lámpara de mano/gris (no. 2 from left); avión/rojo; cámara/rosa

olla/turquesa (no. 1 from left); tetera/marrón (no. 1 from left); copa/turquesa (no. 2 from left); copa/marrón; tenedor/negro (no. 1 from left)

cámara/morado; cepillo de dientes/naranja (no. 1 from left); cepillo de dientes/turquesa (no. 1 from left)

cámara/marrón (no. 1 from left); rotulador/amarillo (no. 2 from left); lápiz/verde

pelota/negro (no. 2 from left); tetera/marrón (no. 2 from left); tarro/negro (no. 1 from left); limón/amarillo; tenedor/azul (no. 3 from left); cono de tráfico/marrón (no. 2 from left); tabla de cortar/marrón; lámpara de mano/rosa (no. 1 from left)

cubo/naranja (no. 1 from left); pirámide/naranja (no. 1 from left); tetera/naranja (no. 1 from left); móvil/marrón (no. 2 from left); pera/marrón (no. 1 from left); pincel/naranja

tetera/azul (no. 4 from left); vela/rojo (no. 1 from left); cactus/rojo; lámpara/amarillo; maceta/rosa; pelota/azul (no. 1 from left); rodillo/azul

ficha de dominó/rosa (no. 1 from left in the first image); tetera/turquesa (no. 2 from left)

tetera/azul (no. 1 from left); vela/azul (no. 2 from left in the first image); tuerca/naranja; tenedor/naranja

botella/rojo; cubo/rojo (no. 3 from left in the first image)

> **Work task**
What is needed is every line from the start of the entries through the line containing "cámara/marrón (no. 1", returned word for word and nothing else.

> **Answer to the problem**
lámpara de mano/gris (no. 2 from left); avión/rojo; cámara/rosa

olla/turquesa (no. 1 from left); tetera/marrón (no. 1 from left); copa/turquesa (no. 2 from left); copa/marrón; tenedor/negro (no. 1 from left)

cámara/morado; cepillo de dientes/naranja (no. 1 from left); cepillo de dientes/turquesa (no. 1 from left)

cámara/marrón (no. 1 from left); rotulador/amarillo (no. 2 from left); lápiz/verde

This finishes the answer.